## Brief
Every record gets copied exactly, and no picture goes with it.
*** Opening of Records provided ***
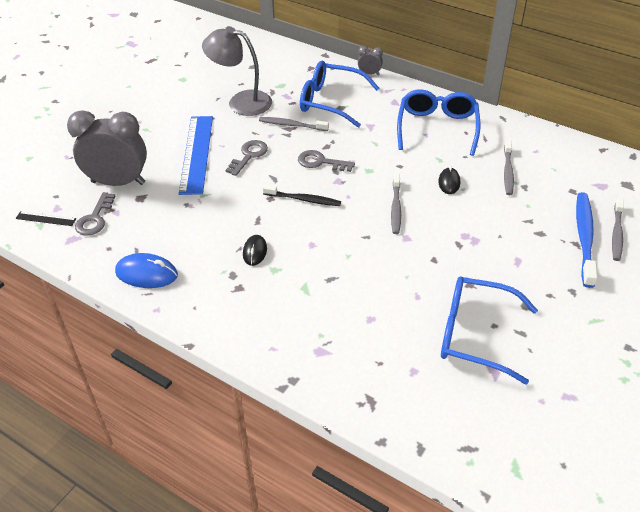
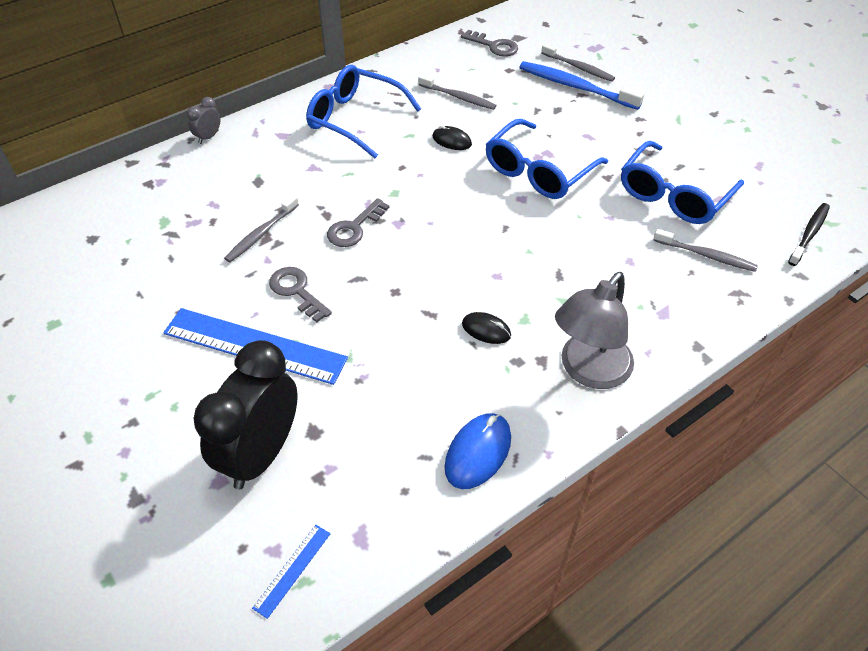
camera: 70 degrees left, 5 degrees up
(46, 218) = (292, 570): black ruler -> blue ruler
(95, 218) = (329, 498): grey key -> grey key (493, 46)
(118, 182) = (261, 454): grey clock -> black clock
(241, 102) = (169, 270): grey lamp -> grey lamp (588, 371)
(303, 199) = (415, 261): black toothbrush -> black toothbrush (809, 234)
(330, 101) = (238, 186): blue glasses -> blue glasses (538, 172)
(395, 208) = (471, 191): grey toothbrush -> grey toothbrush (706, 255)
*** Close of Records provided ***
## Response for this exercise
camera: 70 degrees left, 5 degrees up
(46, 218) = (292, 570): black ruler -> blue ruler
(95, 218) = (329, 498): grey key -> grey key (493, 46)
(118, 182) = (261, 454): grey clock -> black clock
(241, 102) = (169, 270): grey lamp -> grey lamp (588, 371)
(303, 199) = (415, 261): black toothbrush -> black toothbrush (809, 234)
(330, 101) = (238, 186): blue glasses -> blue glasses (538, 172)
(395, 208) = (471, 191): grey toothbrush -> grey toothbrush (706, 255)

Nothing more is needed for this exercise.